WORK TO BE COMPLETED » When you reach the line that contains "none -> red brick D12:E12 level 1", begin copying exactly and continue through the last line below. Do not copy pictures.

::::::::

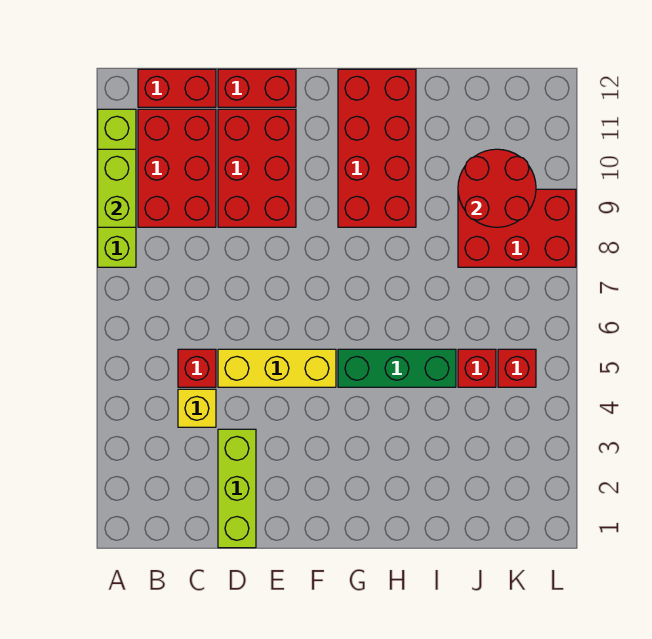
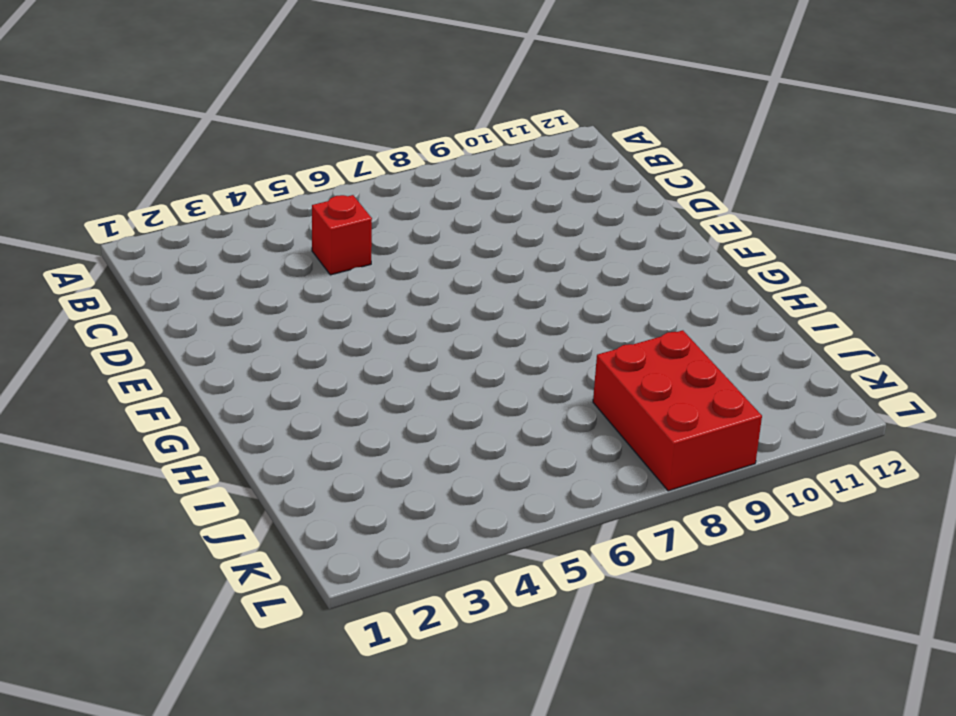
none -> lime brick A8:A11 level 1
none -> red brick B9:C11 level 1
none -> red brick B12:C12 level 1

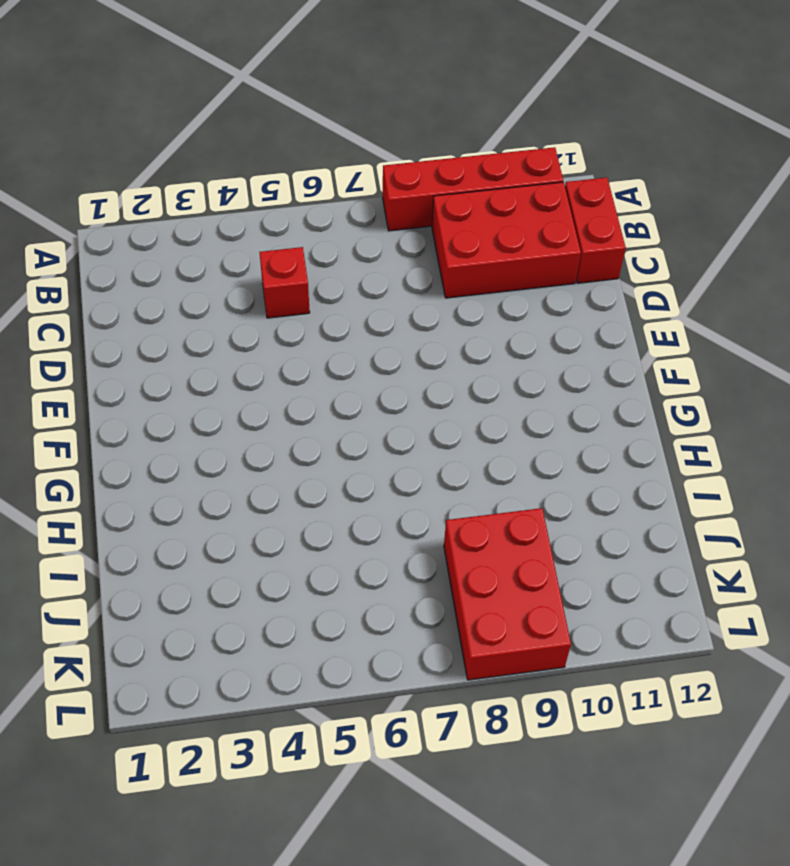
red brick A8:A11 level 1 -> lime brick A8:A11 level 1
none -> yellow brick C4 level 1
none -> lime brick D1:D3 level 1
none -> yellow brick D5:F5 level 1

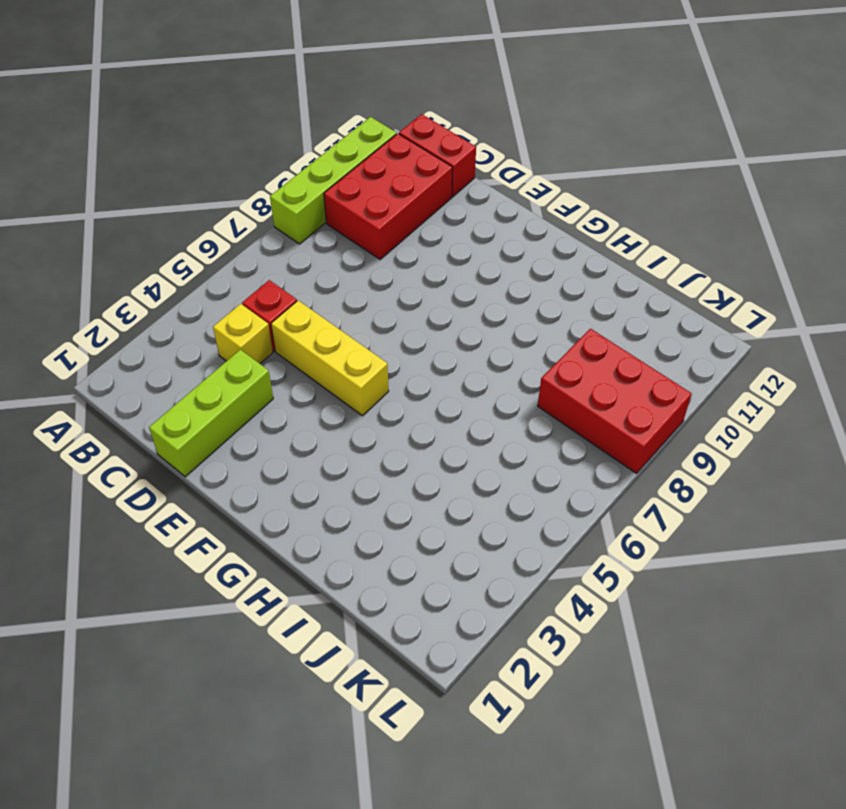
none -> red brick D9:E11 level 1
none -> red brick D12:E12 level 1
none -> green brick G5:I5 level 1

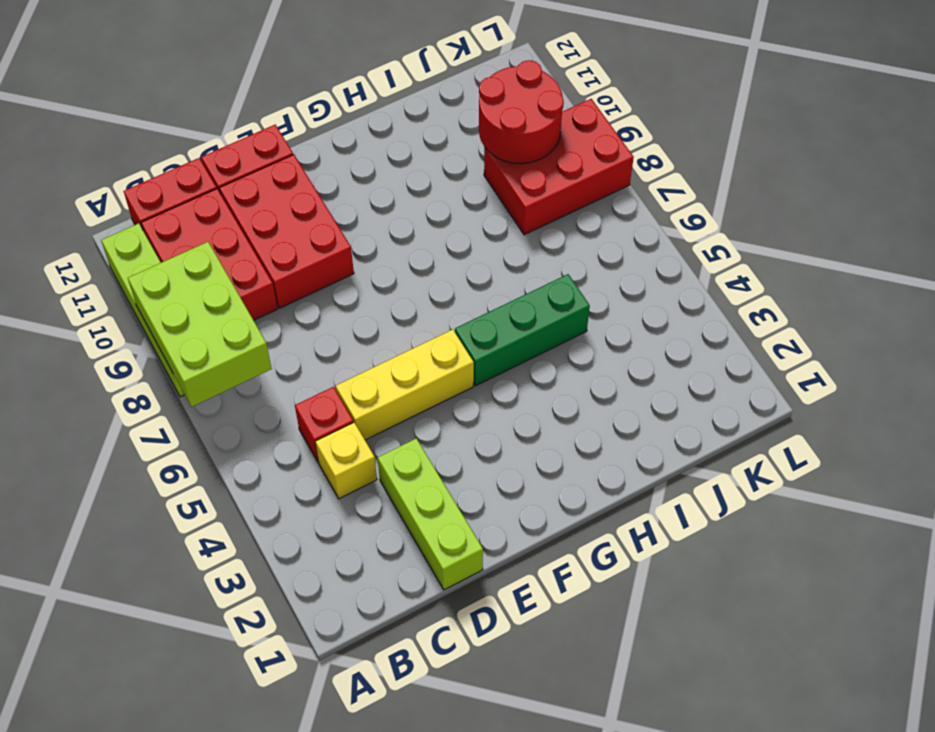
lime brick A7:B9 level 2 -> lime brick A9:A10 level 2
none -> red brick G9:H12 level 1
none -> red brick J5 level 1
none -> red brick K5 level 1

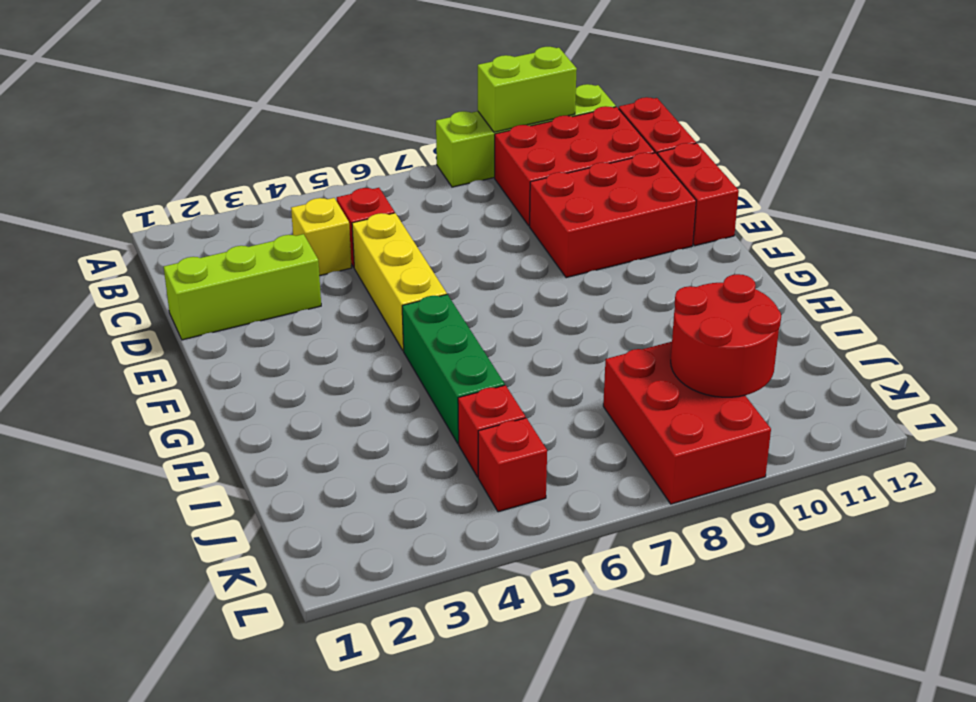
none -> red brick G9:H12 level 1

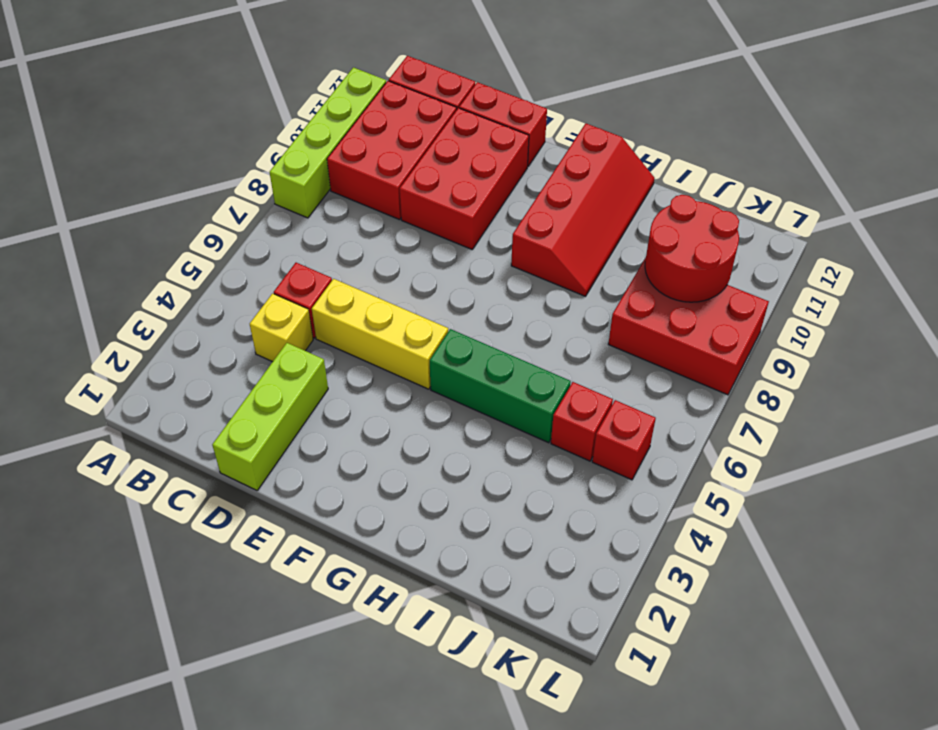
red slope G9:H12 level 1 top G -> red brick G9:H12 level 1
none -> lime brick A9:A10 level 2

::::::::

SOLUTION TO THE PROBLEM »
none -> red brick D12:E12 level 1
none -> green brick G5:I5 level 1

lime brick A7:B9 level 2 -> lime brick A9:A10 level 2
none -> red brick G9:H12 level 1
none -> red brick J5 level 1
none -> red brick K5 level 1

none -> red brick G9:H12 level 1

red slope G9:H12 level 1 top G -> red brick G9:H12 level 1
none -> lime brick A9:A10 level 2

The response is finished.